#### RECORDS TO USE
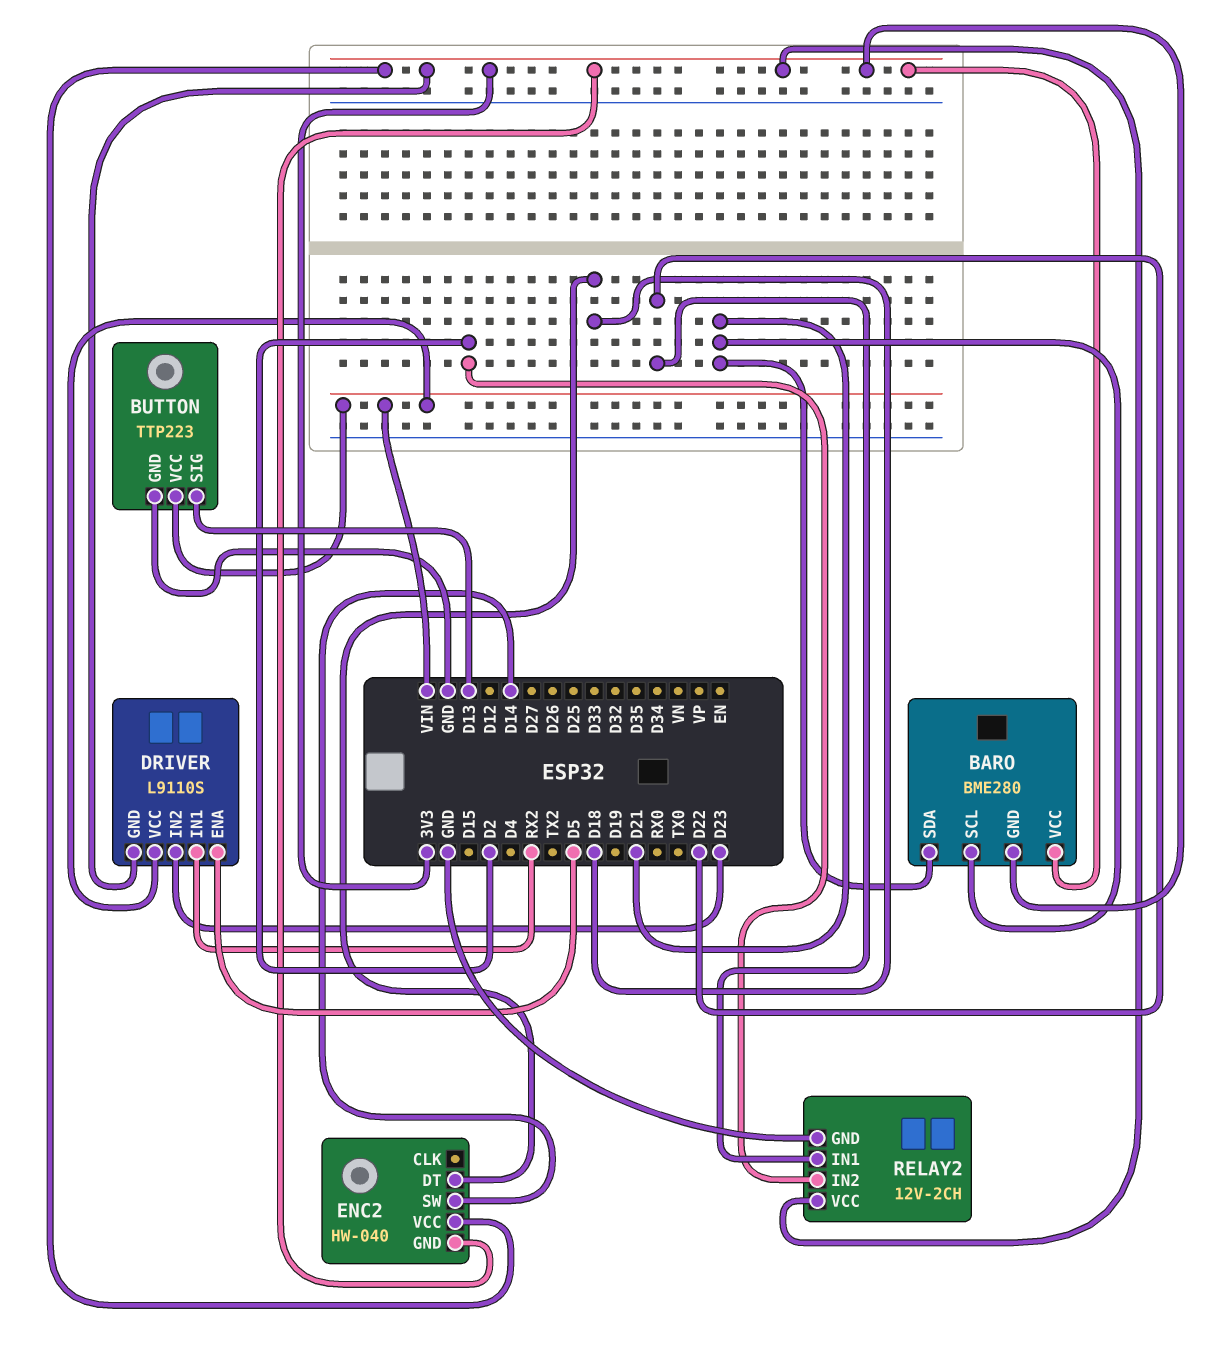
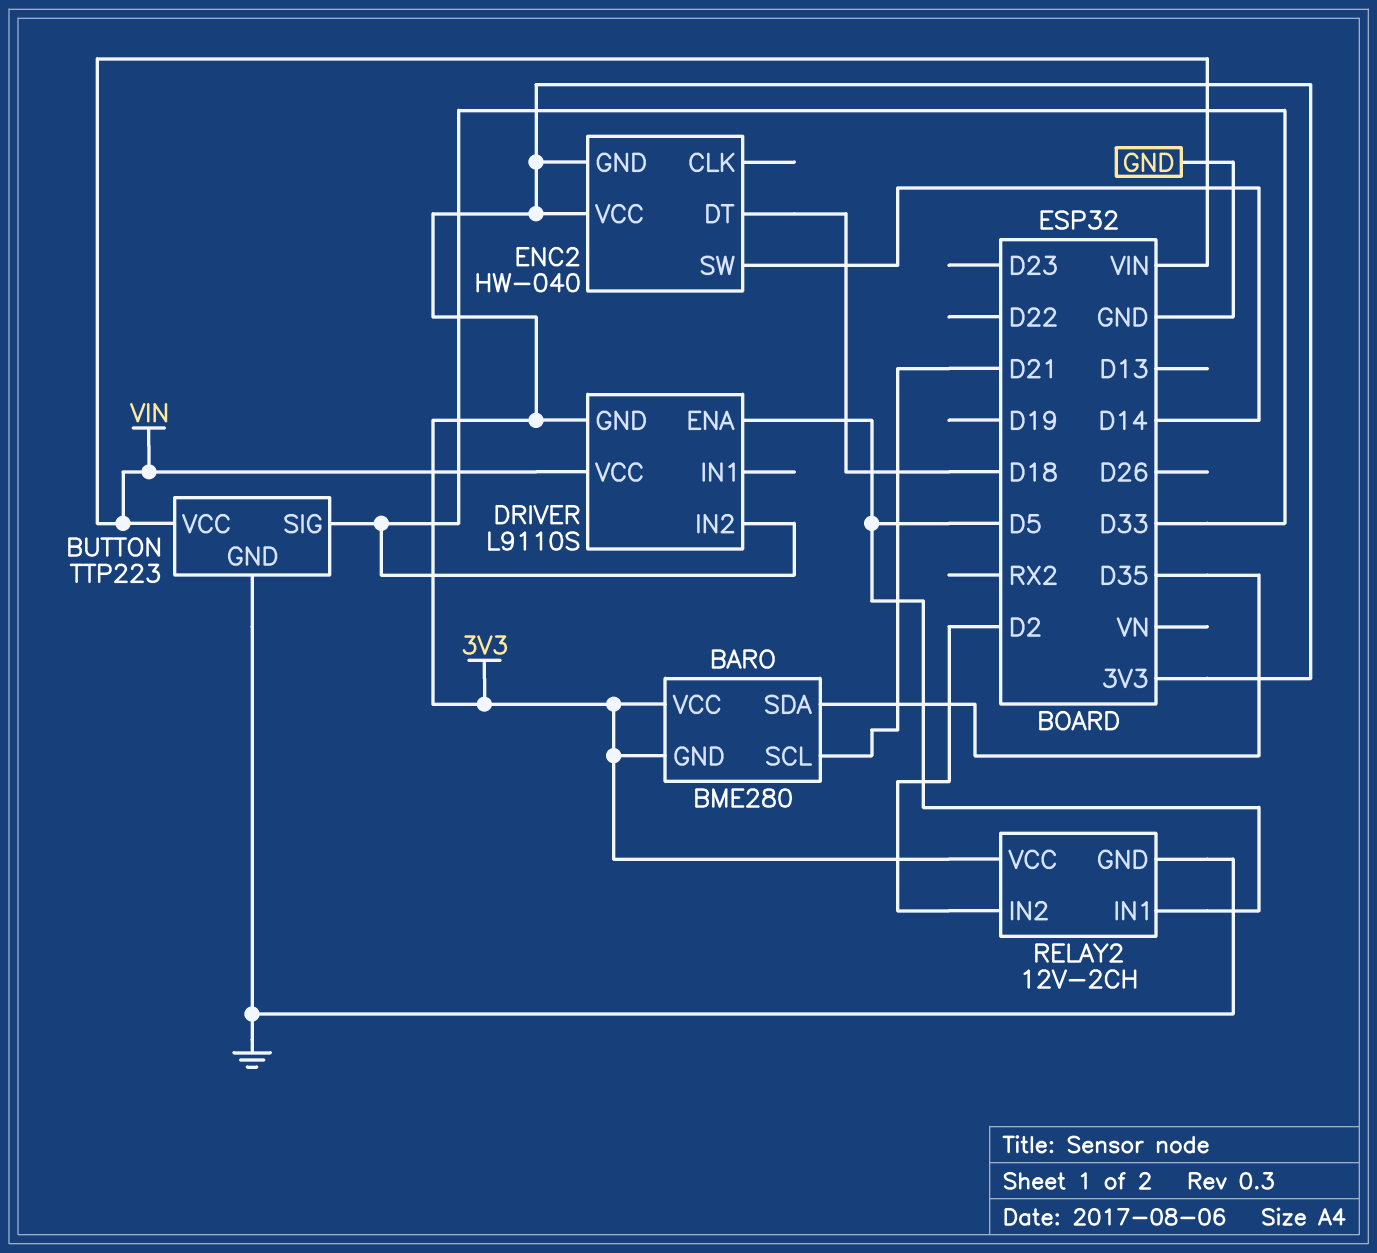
BARO pin SDA: D21 -> D35
BUTTON pin SIG: D13 -> D33
DRIVER pin IN1: RX2 -> none
DRIVER pin IN2: D23 -> D33
RELAY2 pin IN1: D22 -> D5

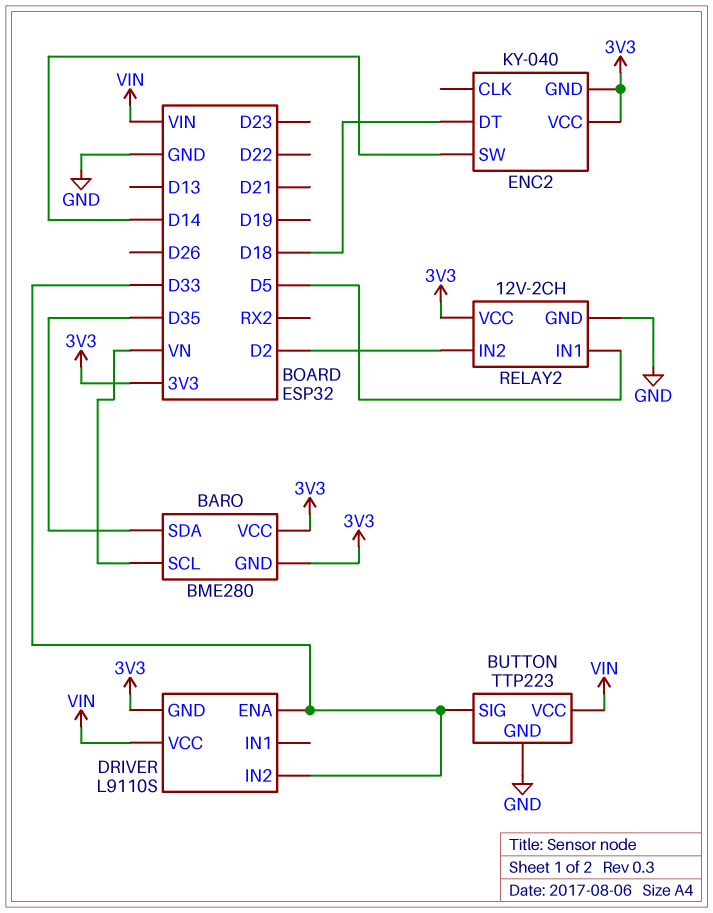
BARO pin SCL: D21 -> VN
DRIVER pin ENA: D5 -> D33
ENC2: HW-040 -> KY-040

#### TASK REQUIREMENTS
Your copy should hold exactly the lines from the line containing "DRIVER pin IN2: D23 -> D33" through the last line of the listing above, both included, and no pictures.

#### TASK SOLUTION
DRIVER pin IN2: D23 -> D33
RELAY2 pin IN1: D22 -> D5

BARO pin SCL: D21 -> VN
DRIVER pin ENA: D5 -> D33
ENC2: HW-040 -> KY-040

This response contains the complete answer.